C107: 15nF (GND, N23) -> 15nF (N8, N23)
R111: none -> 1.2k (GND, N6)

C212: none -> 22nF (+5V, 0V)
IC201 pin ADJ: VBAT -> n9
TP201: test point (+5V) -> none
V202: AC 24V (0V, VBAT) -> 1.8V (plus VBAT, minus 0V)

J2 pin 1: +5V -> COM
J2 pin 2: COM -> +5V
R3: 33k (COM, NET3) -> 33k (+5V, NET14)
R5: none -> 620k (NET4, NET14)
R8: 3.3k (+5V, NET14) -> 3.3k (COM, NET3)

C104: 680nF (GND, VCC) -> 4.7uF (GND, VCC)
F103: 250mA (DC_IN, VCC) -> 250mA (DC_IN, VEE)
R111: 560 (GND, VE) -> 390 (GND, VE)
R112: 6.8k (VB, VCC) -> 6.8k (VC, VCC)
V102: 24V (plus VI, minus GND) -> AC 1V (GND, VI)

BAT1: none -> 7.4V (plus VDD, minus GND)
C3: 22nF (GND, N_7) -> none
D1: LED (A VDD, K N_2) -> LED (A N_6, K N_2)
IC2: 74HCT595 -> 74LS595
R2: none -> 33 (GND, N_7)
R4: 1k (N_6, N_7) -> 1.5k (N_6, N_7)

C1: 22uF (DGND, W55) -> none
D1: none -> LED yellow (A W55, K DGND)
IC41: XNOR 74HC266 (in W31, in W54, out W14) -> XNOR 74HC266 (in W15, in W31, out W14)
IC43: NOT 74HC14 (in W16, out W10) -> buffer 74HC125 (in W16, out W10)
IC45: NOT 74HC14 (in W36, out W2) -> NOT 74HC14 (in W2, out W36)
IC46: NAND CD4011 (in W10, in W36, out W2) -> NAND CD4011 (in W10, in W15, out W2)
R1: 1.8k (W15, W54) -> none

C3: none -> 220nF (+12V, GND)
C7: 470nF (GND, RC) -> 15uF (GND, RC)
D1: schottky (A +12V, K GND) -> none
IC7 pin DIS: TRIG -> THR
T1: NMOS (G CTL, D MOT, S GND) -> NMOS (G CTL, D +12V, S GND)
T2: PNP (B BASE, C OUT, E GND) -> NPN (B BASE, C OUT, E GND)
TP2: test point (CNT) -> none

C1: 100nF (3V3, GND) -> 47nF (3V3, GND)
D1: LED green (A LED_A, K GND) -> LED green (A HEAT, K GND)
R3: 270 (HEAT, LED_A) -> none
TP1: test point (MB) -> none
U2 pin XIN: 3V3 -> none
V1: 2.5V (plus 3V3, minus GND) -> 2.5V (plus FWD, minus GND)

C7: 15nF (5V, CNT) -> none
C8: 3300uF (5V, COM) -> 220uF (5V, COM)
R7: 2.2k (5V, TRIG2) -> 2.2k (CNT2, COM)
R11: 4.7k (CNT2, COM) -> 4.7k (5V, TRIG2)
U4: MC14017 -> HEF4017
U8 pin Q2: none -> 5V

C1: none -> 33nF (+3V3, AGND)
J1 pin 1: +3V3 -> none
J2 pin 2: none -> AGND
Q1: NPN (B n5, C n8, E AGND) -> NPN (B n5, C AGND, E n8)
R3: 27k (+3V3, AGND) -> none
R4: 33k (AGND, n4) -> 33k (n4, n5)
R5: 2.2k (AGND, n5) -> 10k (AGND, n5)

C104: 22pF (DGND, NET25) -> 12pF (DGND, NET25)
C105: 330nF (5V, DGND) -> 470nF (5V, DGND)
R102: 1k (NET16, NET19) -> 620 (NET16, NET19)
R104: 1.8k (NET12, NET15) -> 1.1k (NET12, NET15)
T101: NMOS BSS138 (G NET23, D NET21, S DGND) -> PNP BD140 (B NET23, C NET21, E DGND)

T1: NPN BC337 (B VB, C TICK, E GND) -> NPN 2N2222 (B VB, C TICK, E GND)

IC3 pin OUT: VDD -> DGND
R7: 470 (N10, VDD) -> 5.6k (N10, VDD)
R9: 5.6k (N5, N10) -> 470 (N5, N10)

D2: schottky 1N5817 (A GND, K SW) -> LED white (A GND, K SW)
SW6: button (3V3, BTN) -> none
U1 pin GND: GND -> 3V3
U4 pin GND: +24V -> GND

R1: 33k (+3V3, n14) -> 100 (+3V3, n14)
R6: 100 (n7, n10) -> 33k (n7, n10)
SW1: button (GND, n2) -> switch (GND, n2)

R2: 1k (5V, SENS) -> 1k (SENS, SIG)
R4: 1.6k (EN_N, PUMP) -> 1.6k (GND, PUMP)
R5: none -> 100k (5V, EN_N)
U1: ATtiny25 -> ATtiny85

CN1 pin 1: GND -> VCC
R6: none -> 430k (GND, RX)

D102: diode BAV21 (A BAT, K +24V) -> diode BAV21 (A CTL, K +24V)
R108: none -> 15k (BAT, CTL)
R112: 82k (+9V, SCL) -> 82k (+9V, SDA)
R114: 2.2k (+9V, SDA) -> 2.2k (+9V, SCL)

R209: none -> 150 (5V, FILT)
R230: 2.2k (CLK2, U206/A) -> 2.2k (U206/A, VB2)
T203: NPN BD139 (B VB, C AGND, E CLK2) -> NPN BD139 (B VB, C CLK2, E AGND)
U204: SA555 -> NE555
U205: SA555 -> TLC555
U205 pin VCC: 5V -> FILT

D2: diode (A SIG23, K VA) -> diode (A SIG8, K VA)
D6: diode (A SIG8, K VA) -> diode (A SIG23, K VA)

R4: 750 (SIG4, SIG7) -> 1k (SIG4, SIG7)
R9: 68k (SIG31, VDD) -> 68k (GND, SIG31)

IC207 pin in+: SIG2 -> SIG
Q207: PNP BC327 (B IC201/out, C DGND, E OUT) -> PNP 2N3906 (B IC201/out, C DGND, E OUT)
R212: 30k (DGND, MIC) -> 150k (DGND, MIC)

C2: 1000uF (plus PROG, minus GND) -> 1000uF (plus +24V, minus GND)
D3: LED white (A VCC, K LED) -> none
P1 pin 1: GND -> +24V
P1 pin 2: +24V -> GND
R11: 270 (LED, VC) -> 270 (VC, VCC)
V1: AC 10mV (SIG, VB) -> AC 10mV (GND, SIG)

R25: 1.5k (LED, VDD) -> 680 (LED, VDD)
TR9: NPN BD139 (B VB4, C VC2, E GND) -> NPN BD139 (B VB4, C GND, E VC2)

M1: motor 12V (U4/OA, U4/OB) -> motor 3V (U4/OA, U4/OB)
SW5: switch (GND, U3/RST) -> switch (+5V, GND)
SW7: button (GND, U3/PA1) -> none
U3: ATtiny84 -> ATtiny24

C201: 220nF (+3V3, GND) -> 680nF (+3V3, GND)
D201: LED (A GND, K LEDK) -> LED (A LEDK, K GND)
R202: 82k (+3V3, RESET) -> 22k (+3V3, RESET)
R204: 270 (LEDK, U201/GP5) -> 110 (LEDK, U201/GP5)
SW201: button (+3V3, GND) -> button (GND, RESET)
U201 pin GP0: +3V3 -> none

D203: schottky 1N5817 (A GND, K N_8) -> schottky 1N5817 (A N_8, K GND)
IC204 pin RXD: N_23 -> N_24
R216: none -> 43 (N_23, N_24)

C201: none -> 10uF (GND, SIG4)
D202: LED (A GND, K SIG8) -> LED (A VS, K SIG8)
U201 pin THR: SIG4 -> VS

○ ○ ○ ○ ○ ○ ○

Give back every entry exactly.

C107: 15nF (GND, N23) -> 15nF (N8, N23)
R111: none -> 1.2k (GND, N6)

C212: none -> 22nF (+5V, 0V)
IC201 pin ADJ: VBAT -> n9
TP201: test point (+5V) -> none
V202: AC 24V (0V, VBAT) -> 1.8V (plus VBAT, minus 0V)

J2 pin 1: +5V -> COM
J2 pin 2: COM -> +5V
R3: 33k (COM, NET3) -> 33k (+5V, NET14)
R5: none -> 620k (NET4, NET14)
R8: 3.3k (+5V, NET14) -> 3.3k (COM, NET3)

C104: 680nF (GND, VCC) -> 4.7uF (GND, VCC)
F103: 250mA (DC_IN, VCC) -> 250mA (DC_IN, VEE)
R111: 560 (GND, VE) -> 390 (GND, VE)
R112: 6.8k (VB, VCC) -> 6.8k (VC, VCC)
V102: 24V (plus VI, minus GND) -> AC 1V (GND, VI)

BAT1: none -> 7.4V (plus VDD, minus GND)
C3: 22nF (GND, N_7) -> none
D1: LED (A VDD, K N_2) -> LED (A N_6, K N_2)
IC2: 74HCT595 -> 74LS595
R2: none -> 33 (GND, N_7)
R4: 1k (N_6, N_7) -> 1.5k (N_6, N_7)

C1: 22uF (DGND, W55) -> none
D1: none -> LED yellow (A W55, K DGND)
IC41: XNOR 74HC266 (in W31, in W54, out W14) -> XNOR 74HC266 (in W15, in W31, out W14)
IC43: NOT 74HC14 (in W16, out W10) -> buffer 74HC125 (in W16, out W10)
IC45: NOT 74HC14 (in W36, out W2) -> NOT 74HC14 (in W2, out W36)
IC46: NAND CD4011 (in W10, in W36, out W2) -> NAND CD4011 (in W10, in W15, out W2)
R1: 1.8k (W15, W54) -> none

C3: none -> 220nF (+12V, GND)
C7: 470nF (GND, RC) -> 15uF (GND, RC)
D1: schottky (A +12V, K GND) -> none
IC7 pin DIS: TRIG -> THR
T1: NMOS (G CTL, D MOT, S GND) -> NMOS (G CTL, D +12V, S GND)
T2: PNP (B BASE, C OUT, E GND) -> NPN (B BASE, C OUT, E GND)
TP2: test point (CNT) -> none

C1: 100nF (3V3, GND) -> 47nF (3V3, GND)
D1: LED green (A LED_A, K GND) -> LED green (A HEAT, K GND)
R3: 270 (HEAT, LED_A) -> none
TP1: test point (MB) -> none
U2 pin XIN: 3V3 -> none
V1: 2.5V (plus 3V3, minus GND) -> 2.5V (plus FWD, minus GND)

C7: 15nF (5V, CNT) -> none
C8: 3300uF (5V, COM) -> 220uF (5V, COM)
R7: 2.2k (5V, TRIG2) -> 2.2k (CNT2, COM)
R11: 4.7k (CNT2, COM) -> 4.7k (5V, TRIG2)
U4: MC14017 -> HEF4017
U8 pin Q2: none -> 5V

C1: none -> 33nF (+3V3, AGND)
J1 pin 1: +3V3 -> none
J2 pin 2: none -> AGND
Q1: NPN (B n5, C n8, E AGND) -> NPN (B n5, C AGND, E n8)
R3: 27k (+3V3, AGND) -> none
R4: 33k (AGND, n4) -> 33k (n4, n5)
R5: 2.2k (AGND, n5) -> 10k (AGND, n5)

C104: 22pF (DGND, NET25) -> 12pF (DGND, NET25)
C105: 330nF (5V, DGND) -> 470nF (5V, DGND)
R102: 1k (NET16, NET19) -> 620 (NET16, NET19)
R104: 1.8k (NET12, NET15) -> 1.1k (NET12, NET15)
T101: NMOS BSS138 (G NET23, D NET21, S DGND) -> PNP BD140 (B NET23, C NET21, E DGND)

T1: NPN BC337 (B VB, C TICK, E GND) -> NPN 2N2222 (B VB, C TICK, E GND)

IC3 pin OUT: VDD -> DGND
R7: 470 (N10, VDD) -> 5.6k (N10, VDD)
R9: 5.6k (N5, N10) -> 470 (N5, N10)

D2: schottky 1N5817 (A GND, K SW) -> LED white (A GND, K SW)
SW6: button (3V3, BTN) -> none
U1 pin GND: GND -> 3V3
U4 pin GND: +24V -> GND

R1: 33k (+3V3, n14) -> 100 (+3V3, n14)
R6: 100 (n7, n10) -> 33k (n7, n10)
SW1: button (GND, n2) -> switch (GND, n2)

R2: 1k (5V, SENS) -> 1k (SENS, SIG)
R4: 1.6k (EN_N, PUMP) -> 1.6k (GND, PUMP)
R5: none -> 100k (5V, EN_N)
U1: ATtiny25 -> ATtiny85

CN1 pin 1: GND -> VCC
R6: none -> 430k (GND, RX)

D102: diode BAV21 (A BAT, K +24V) -> diode BAV21 (A CTL, K +24V)
R108: none -> 15k (BAT, CTL)
R112: 82k (+9V, SCL) -> 82k (+9V, SDA)
R114: 2.2k (+9V, SDA) -> 2.2k (+9V, SCL)

R209: none -> 150 (5V, FILT)
R230: 2.2k (CLK2, U206/A) -> 2.2k (U206/A, VB2)
T203: NPN BD139 (B VB, C AGND, E CLK2) -> NPN BD139 (B VB, C CLK2, E AGND)
U204: SA555 -> NE555
U205: SA555 -> TLC555
U205 pin VCC: 5V -> FILT

D2: diode (A SIG23, K VA) -> diode (A SIG8, K VA)
D6: diode (A SIG8, K VA) -> diode (A SIG23, K VA)

R4: 750 (SIG4, SIG7) -> 1k (SIG4, SIG7)
R9: 68k (SIG31, VDD) -> 68k (GND, SIG31)

IC207 pin in+: SIG2 -> SIG
Q207: PNP BC327 (B IC201/out, C DGND, E OUT) -> PNP 2N3906 (B IC201/out, C DGND, E OUT)
R212: 30k (DGND, MIC) -> 150k (DGND, MIC)

C2: 1000uF (plus PROG, minus GND) -> 1000uF (plus +24V, minus GND)
D3: LED white (A VCC, K LED) -> none
P1 pin 1: GND -> +24V
P1 pin 2: +24V -> GND
R11: 270 (LED, VC) -> 270 (VC, VCC)
V1: AC 10mV (SIG, VB) -> AC 10mV (GND, SIG)

R25: 1.5k (LED, VDD) -> 680 (LED, VDD)
TR9: NPN BD139 (B VB4, C VC2, E GND) -> NPN BD139 (B VB4, C GND, E VC2)

M1: motor 12V (U4/OA, U4/OB) -> motor 3V (U4/OA, U4/OB)
SW5: switch (GND, U3/RST) -> switch (+5V, GND)
SW7: button (GND, U3/PA1) -> none
U3: ATtiny84 -> ATtiny24

C201: 220nF (+3V3, GND) -> 680nF (+3V3, GND)
D201: LED (A GND, K LEDK) -> LED (A LEDK, K GND)
R202: 82k (+3V3, RESET) -> 22k (+3V3, RESET)
R204: 270 (LEDK, U201/GP5) -> 110 (LEDK, U201/GP5)
SW201: button (+3V3, GND) -> button (GND, RESET)
U201 pin GP0: +3V3 -> none

D203: schottky 1N5817 (A GND, K N_8) -> schottky 1N5817 (A N_8, K GND)
IC204 pin RXD: N_23 -> N_24
R216: none -> 43 (N_23, N_24)

C201: none -> 10uF (GND, SIG4)
D202: LED (A GND, K SIG8) -> LED (A VS, K SIG8)
U201 pin THR: SIG4 -> VS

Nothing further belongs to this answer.